• _Your task_
Print out the data that follows exactly, character for character, apart from the pictures.

• _Items from a data source_
--------------------------------------------------
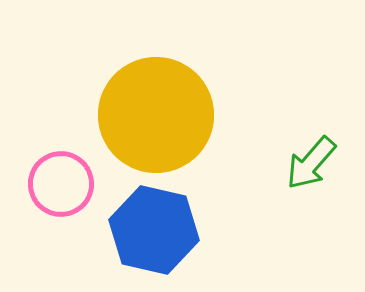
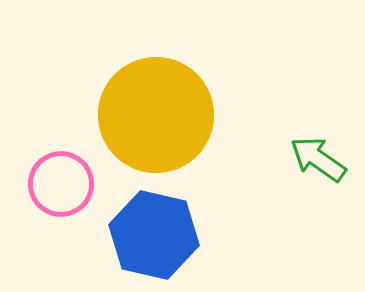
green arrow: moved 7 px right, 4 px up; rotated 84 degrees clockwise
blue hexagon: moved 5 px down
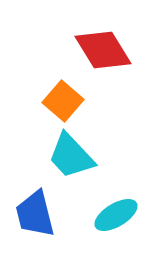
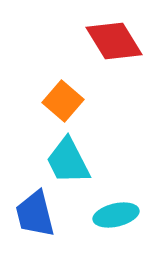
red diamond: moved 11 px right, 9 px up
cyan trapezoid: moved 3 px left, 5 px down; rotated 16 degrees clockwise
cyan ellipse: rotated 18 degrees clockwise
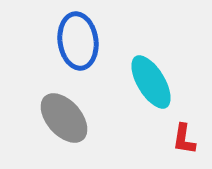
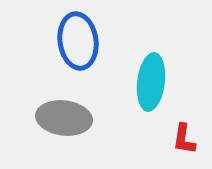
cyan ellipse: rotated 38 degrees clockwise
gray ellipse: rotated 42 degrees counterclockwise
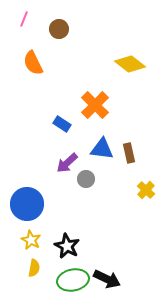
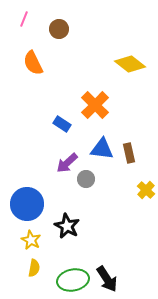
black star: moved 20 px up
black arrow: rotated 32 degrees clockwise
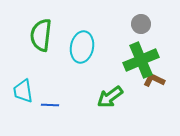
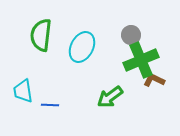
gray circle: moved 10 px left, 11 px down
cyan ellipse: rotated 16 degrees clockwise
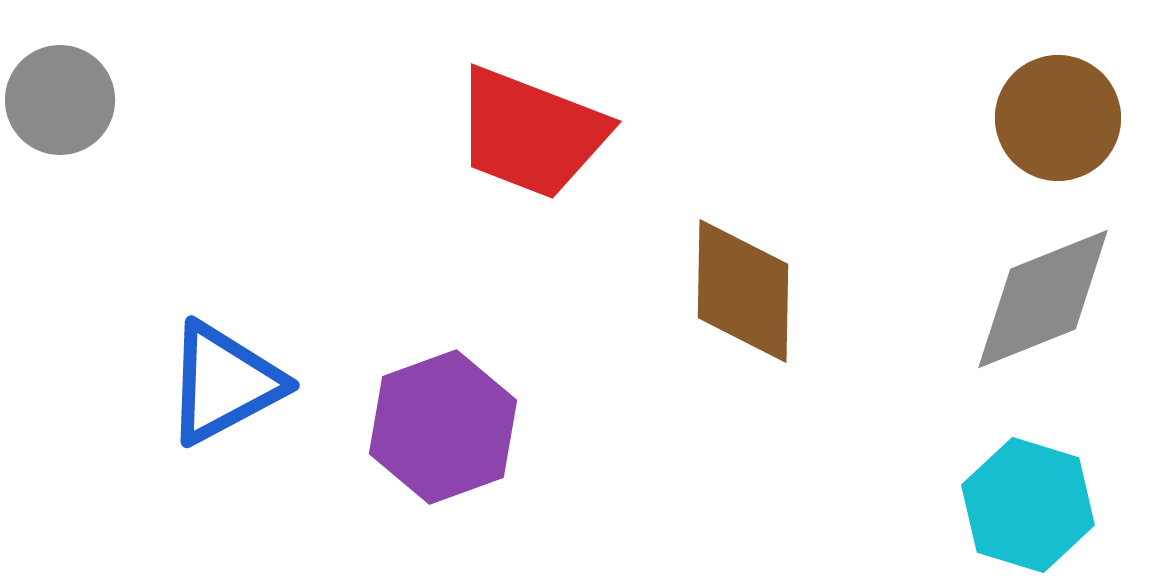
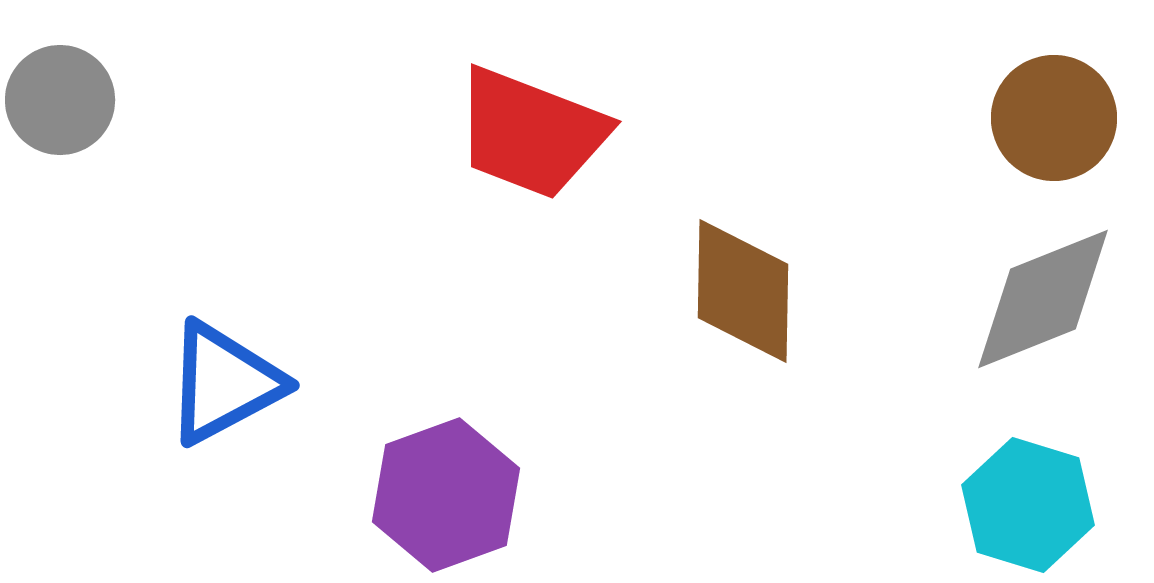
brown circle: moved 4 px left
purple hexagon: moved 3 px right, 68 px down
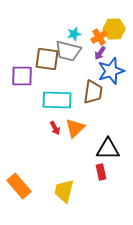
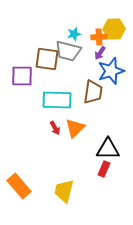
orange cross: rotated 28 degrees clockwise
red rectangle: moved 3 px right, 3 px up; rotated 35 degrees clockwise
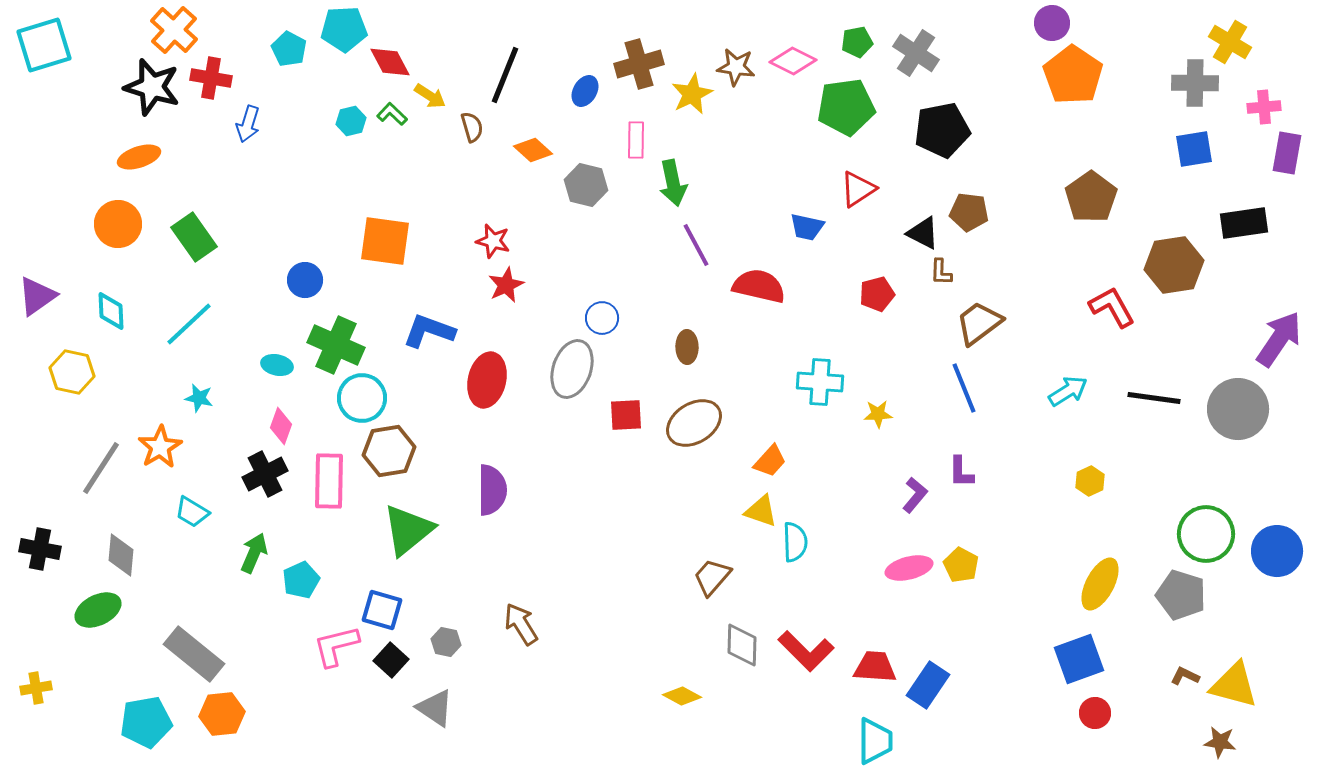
--------------------------------------------------
• _Response_
green arrow: moved 7 px right, 4 px up; rotated 84 degrees clockwise
blue hexagon: moved 5 px down
red diamond: moved 11 px right, 9 px up
cyan trapezoid: moved 3 px left, 5 px down; rotated 16 degrees clockwise
cyan ellipse: rotated 18 degrees clockwise
cyan ellipse: rotated 38 degrees clockwise
gray ellipse: rotated 42 degrees counterclockwise
black star: moved 20 px up
black arrow: rotated 32 degrees clockwise
gray circle: moved 10 px left, 11 px down
cyan ellipse: rotated 16 degrees clockwise
brown circle: moved 4 px left
purple hexagon: moved 3 px right, 68 px down
orange cross: rotated 28 degrees clockwise
red rectangle: moved 3 px right, 3 px up; rotated 35 degrees clockwise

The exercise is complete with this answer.